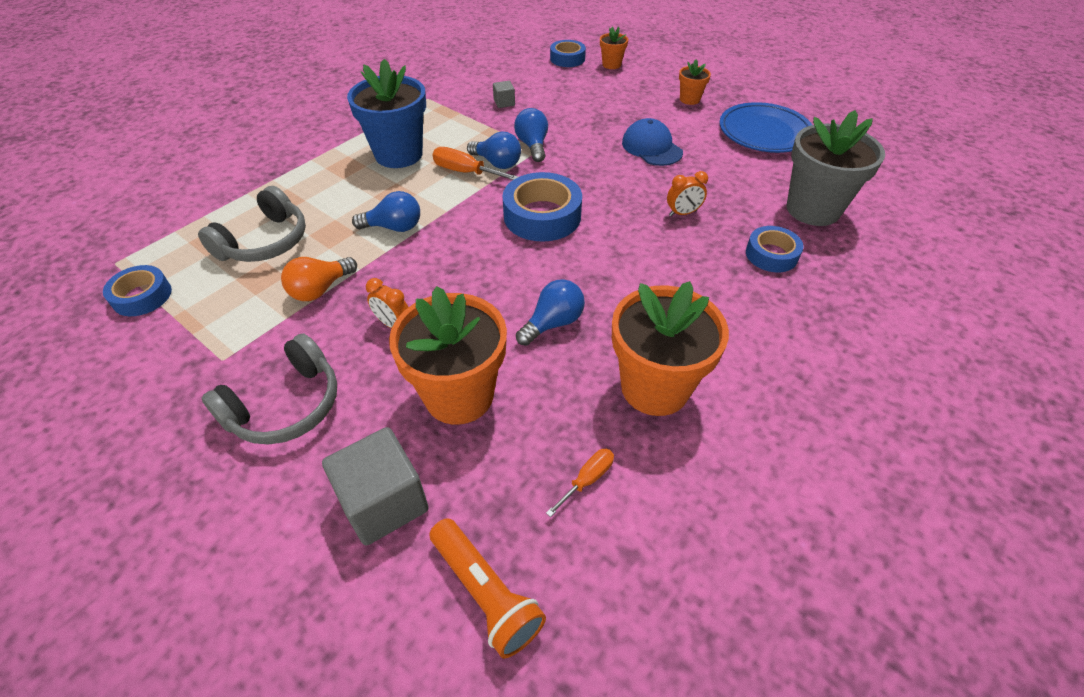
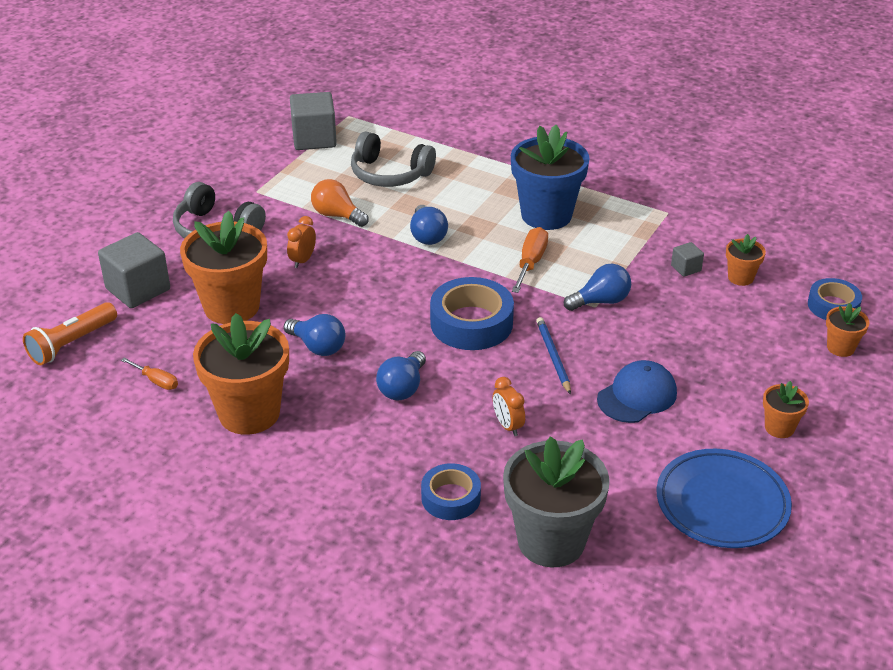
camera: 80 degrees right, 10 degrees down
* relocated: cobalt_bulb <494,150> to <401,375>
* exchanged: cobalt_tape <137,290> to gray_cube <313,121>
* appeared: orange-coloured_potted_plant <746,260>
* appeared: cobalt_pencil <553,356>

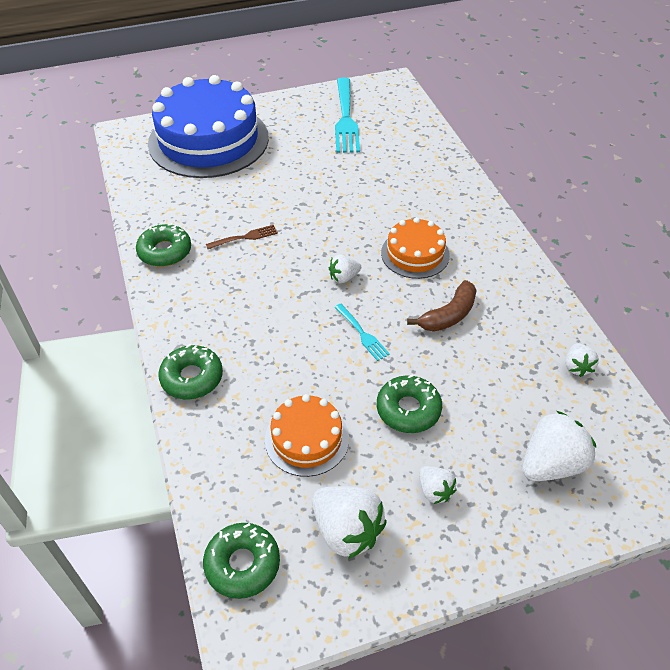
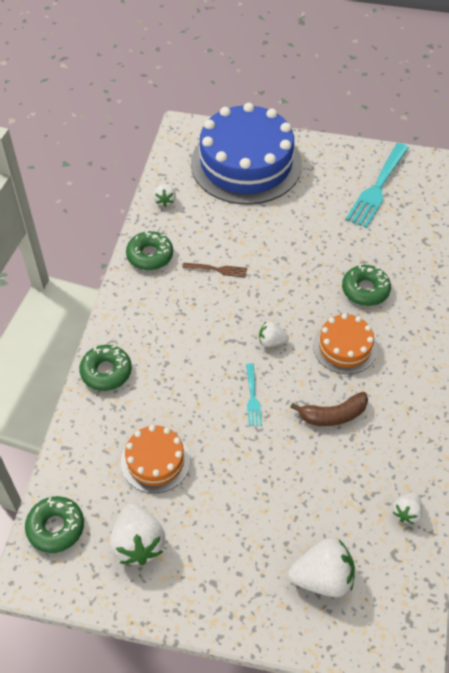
camera: 30 degrees right, 5 degrees up
* relocated: leaf-green_glazed_donut <409,404> to <366,285>
* relocated: snow-white_strawberry <438,485> to <164,195>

**Exercise requirements**
Transcribe every record above exactly as written, leaving out any pictures.

**Solution to the problem**
camera: 80 degrees right, 10 degrees down
* relocated: cobalt_bulb <494,150> to <401,375>
* exchanged: cobalt_tape <137,290> to gray_cube <313,121>
* appeared: orange-coloured_potted_plant <746,260>
* appeared: cobalt_pencil <553,356>

camera: 30 degrees right, 5 degrees up
* relocated: leaf-green_glazed_donut <409,404> to <366,285>
* relocated: snow-white_strawberry <438,485> to <164,195>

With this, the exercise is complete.